• _AIM OF THE EXERCISE_: Which lines of the material below contain the word "click"? Pick out each one and copy it in full.

Element lookup records
+-------+

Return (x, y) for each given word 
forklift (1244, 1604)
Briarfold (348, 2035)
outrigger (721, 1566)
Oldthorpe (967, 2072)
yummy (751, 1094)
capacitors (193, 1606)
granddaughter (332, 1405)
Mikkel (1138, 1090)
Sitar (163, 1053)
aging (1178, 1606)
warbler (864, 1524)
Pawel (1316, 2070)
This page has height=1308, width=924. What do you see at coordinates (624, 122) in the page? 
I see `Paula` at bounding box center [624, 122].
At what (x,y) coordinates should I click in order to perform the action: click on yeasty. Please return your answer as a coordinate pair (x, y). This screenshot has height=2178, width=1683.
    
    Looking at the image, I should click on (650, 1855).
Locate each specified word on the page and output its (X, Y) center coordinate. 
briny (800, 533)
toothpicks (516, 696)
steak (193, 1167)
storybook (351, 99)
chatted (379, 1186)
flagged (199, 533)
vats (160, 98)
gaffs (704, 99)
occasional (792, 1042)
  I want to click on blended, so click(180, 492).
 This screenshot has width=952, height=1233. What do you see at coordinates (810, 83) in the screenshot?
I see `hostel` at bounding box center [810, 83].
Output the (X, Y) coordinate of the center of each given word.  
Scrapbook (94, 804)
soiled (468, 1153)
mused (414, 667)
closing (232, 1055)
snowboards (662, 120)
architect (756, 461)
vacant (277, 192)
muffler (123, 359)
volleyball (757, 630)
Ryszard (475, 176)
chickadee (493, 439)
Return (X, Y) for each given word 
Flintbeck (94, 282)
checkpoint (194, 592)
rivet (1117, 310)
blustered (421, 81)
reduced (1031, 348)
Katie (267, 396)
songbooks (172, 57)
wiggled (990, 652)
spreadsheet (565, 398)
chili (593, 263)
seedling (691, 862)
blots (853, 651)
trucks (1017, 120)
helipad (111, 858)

+-------+

• _EXERCISE RESPONSE_:
At what (x,y) coordinates should I click in order to perform the action: click on yeasty. Please return your answer as a coordinate pair (x, y). This screenshot has height=2178, width=1683.
    Looking at the image, I should click on (650, 1855).
  I want to click on blended, so click(180, 492).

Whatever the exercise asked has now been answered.